Scan the data below for the string "yellow". Copy every line where it appears.

● Image change detection data
::::::

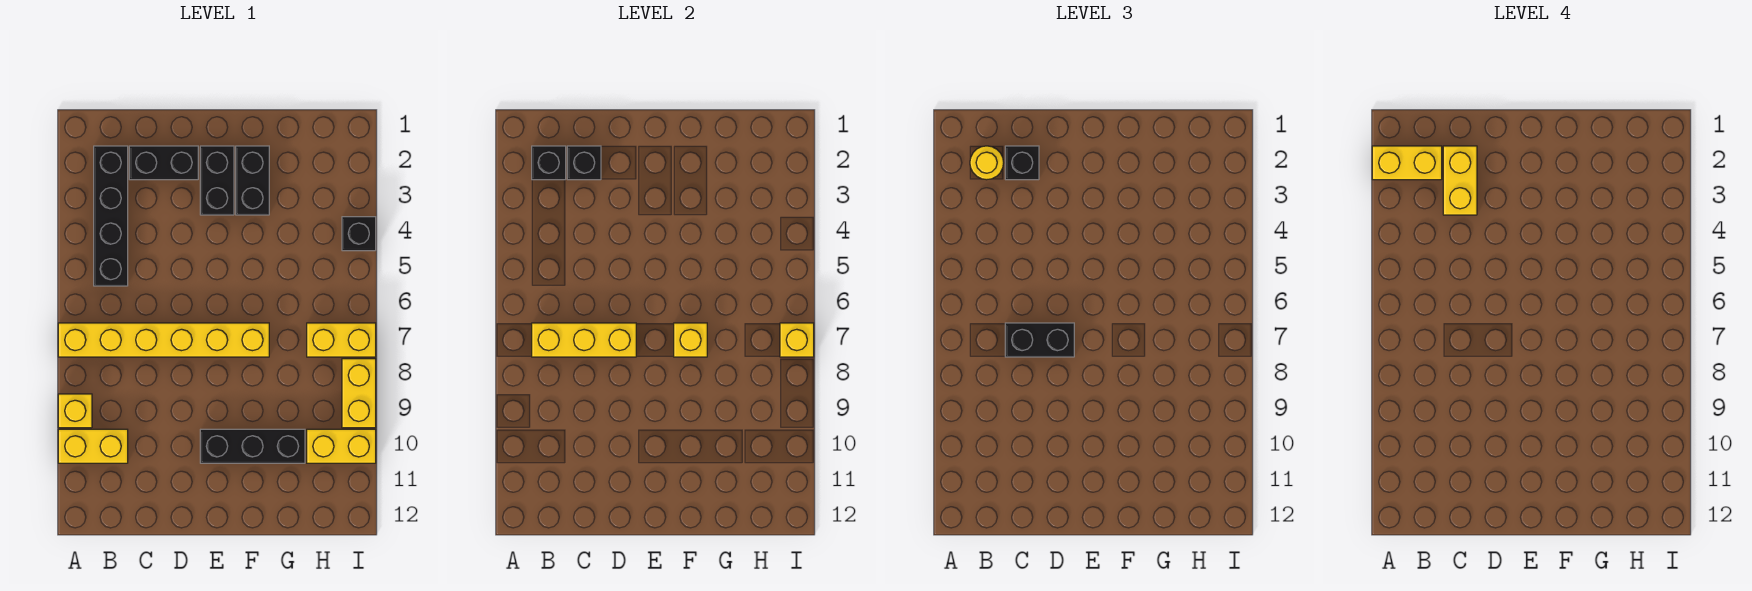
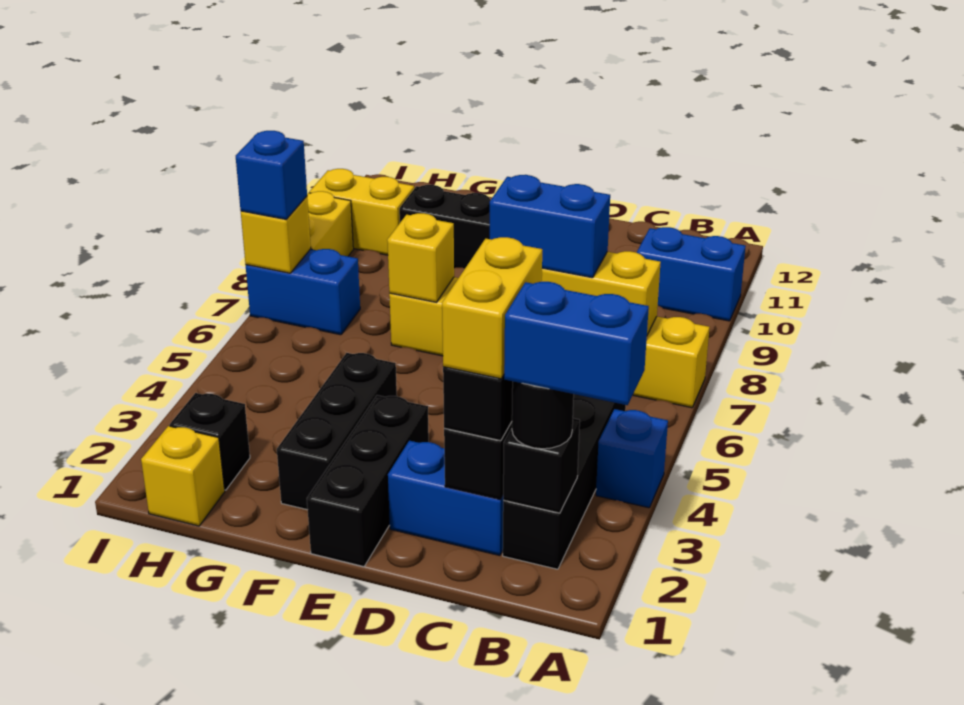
yellow brick A2:B2 level 4 -> blue brick A2:B2 level 4
none -> blue brick A4 level 1
yellow brick A9 level 1 -> yellow brick H1 level 1
yellow brick A10:B10 level 1 -> blue brick A10:B10 level 1
yellow round brick B2 level 3 -> black round brick B2 level 3
black brick C2:D2 level 1 -> blue brick C2:D2 level 1
black brick C7:D7 level 3 -> blue brick C7:D7 level 3
black brick E2:E3 level 1 -> black brick E1:E3 level 1
black brick F2:F3 level 1 -> black brick F2:F4 level 1
yellow brick H7:I7 level 1 -> blue brick H7:I7 level 1
black brick I4 level 1 -> black brick H2 level 1
none -> blue brick I7 level 3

::::::

● Solution to this exercise
yellow brick A2:B2 level 4 -> blue brick A2:B2 level 4
yellow brick A9 level 1 -> yellow brick H1 level 1
yellow brick A10:B10 level 1 -> blue brick A10:B10 level 1
yellow round brick B2 level 3 -> black round brick B2 level 3
yellow brick H7:I7 level 1 -> blue brick H7:I7 level 1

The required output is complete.